■ WHAT IS REQUIRED:
Duplicate the rows below word for word, starting at the first row and ending at the row that contains "6: (414, 182)", with both of those rows included.

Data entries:
_ _ _ _

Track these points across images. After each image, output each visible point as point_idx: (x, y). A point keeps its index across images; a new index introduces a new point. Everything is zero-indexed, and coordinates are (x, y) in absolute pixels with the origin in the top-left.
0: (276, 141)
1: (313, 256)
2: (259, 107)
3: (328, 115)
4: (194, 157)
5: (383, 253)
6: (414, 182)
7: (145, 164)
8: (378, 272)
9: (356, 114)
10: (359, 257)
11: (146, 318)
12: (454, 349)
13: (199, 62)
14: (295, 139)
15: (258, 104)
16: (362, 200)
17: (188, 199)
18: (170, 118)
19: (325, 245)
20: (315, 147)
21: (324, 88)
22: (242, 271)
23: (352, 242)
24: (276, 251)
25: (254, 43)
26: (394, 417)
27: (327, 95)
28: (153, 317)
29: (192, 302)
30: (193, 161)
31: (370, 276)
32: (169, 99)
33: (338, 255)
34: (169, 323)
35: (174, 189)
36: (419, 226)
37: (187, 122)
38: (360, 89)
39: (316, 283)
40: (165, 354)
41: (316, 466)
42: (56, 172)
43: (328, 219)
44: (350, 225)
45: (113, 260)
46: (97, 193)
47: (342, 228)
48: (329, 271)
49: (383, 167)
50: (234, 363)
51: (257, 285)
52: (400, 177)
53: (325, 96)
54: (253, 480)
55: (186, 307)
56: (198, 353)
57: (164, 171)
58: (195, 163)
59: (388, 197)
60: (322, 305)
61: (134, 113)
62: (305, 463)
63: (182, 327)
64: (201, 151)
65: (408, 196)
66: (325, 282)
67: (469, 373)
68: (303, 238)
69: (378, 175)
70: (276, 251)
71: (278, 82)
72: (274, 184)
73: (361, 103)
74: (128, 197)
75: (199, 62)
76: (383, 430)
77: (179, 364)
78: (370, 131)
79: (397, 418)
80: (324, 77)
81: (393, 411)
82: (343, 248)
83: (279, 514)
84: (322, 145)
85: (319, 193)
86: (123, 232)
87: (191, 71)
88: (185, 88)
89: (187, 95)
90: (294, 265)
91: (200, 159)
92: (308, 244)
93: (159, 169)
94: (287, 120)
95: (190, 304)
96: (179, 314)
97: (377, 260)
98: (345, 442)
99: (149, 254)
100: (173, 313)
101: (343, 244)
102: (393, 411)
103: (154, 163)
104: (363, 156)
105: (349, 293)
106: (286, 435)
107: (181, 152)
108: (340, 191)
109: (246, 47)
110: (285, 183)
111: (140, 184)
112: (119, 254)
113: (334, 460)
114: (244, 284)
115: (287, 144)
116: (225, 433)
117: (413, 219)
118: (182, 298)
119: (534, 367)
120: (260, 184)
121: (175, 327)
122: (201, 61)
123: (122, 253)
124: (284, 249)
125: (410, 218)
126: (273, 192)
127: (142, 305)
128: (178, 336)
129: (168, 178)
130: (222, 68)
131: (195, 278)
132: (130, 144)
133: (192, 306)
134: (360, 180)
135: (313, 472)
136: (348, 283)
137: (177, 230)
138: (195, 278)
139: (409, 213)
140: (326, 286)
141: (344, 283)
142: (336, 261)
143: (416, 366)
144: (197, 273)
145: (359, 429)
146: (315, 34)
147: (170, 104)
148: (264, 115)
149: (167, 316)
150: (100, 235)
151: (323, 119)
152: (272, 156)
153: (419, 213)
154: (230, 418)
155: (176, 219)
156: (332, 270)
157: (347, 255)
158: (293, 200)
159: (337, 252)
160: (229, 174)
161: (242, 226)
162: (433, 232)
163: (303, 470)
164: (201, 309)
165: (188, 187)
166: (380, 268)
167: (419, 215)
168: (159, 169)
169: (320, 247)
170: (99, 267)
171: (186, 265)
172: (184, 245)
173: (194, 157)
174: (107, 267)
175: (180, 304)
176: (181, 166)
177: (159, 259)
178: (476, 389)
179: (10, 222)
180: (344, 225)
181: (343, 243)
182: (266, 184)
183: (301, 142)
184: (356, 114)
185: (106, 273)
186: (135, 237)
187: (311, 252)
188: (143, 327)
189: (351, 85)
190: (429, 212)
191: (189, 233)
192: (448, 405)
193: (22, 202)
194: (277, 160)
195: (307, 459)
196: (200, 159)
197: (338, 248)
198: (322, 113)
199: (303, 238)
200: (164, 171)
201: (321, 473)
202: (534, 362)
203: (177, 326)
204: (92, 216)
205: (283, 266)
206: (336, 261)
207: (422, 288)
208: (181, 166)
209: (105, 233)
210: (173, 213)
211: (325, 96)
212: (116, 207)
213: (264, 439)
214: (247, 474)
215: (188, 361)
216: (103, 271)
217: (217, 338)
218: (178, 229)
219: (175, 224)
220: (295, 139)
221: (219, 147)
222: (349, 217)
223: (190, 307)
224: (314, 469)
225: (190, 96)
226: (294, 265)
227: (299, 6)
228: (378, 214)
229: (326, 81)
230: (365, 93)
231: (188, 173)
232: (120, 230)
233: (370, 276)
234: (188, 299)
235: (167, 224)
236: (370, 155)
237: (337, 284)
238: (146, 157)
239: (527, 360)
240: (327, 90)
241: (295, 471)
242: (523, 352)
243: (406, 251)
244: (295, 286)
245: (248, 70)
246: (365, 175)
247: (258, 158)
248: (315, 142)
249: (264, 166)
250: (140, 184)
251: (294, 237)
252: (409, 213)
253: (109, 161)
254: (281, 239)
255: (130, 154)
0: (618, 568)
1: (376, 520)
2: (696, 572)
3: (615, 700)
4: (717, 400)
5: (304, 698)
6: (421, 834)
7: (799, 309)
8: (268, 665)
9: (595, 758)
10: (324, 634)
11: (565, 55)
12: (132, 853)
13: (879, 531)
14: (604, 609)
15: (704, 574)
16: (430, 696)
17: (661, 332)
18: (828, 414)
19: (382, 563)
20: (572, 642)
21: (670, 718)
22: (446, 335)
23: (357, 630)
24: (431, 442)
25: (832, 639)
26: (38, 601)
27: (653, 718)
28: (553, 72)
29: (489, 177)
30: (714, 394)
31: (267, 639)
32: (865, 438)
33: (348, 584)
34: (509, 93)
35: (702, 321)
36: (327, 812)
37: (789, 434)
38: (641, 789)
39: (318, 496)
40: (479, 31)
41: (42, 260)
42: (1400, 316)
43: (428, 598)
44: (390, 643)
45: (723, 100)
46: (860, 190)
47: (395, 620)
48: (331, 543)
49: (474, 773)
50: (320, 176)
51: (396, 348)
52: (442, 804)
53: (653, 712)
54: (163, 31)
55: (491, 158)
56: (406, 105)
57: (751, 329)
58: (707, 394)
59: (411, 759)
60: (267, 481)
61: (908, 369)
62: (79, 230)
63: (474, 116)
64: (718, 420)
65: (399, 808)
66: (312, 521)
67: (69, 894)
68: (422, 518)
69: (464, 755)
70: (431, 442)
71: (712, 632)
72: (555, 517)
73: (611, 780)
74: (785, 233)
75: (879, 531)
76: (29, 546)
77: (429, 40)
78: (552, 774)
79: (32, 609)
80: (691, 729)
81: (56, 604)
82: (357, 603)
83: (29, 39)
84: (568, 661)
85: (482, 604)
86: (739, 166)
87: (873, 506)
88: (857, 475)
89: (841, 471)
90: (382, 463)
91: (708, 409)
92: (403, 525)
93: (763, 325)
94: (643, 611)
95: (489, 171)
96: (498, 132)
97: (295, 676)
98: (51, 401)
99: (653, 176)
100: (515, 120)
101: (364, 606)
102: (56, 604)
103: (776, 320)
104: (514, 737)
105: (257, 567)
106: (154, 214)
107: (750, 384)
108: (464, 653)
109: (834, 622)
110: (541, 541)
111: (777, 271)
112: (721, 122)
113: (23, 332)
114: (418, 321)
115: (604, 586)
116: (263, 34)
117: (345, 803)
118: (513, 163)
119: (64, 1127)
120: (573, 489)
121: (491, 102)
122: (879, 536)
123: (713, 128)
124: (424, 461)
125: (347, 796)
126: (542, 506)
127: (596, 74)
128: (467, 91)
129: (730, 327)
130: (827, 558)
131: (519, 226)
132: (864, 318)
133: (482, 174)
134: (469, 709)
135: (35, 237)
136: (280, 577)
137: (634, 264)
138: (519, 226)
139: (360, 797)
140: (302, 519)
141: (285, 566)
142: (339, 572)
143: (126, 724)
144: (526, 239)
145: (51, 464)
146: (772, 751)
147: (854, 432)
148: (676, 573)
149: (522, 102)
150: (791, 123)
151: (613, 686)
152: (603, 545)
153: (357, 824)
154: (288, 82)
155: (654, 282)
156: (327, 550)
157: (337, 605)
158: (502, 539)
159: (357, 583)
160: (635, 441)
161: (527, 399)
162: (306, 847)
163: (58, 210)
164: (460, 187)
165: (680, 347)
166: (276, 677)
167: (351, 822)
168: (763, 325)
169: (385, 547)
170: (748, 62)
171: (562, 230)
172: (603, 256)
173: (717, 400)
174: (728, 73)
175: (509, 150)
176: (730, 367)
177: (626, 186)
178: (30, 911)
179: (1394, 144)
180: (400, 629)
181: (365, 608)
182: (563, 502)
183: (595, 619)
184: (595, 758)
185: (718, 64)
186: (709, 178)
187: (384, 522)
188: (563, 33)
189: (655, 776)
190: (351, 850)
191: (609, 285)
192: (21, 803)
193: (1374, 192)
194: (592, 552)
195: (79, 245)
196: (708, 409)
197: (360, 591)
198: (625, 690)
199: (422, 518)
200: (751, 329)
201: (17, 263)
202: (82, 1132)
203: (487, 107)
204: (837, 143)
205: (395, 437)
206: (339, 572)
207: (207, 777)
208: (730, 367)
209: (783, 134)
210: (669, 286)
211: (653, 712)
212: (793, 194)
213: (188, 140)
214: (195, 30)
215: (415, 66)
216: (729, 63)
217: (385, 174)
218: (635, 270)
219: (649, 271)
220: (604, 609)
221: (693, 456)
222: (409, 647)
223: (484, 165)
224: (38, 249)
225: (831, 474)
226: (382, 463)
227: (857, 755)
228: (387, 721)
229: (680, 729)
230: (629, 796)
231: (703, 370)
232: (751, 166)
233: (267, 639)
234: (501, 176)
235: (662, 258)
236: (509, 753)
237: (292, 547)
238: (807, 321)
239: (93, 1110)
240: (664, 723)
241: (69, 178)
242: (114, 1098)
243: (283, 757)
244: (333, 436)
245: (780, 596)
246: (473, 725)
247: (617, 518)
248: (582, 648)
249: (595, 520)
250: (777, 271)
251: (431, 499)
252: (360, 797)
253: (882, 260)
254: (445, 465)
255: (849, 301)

_ _ _ _

■ WRITTEN RESPONSE:
Track these points across images. After each image, output each visible point as point_idx: (x, y). A point keeps its index across images; a new index introduces a new point. Everything is zero-indexed, and coordinates are (x, y) in absolute pixels with the origin in the top-left.
0: (276, 141)
1: (313, 256)
2: (259, 107)
3: (328, 115)
4: (194, 157)
5: (383, 253)
6: (414, 182)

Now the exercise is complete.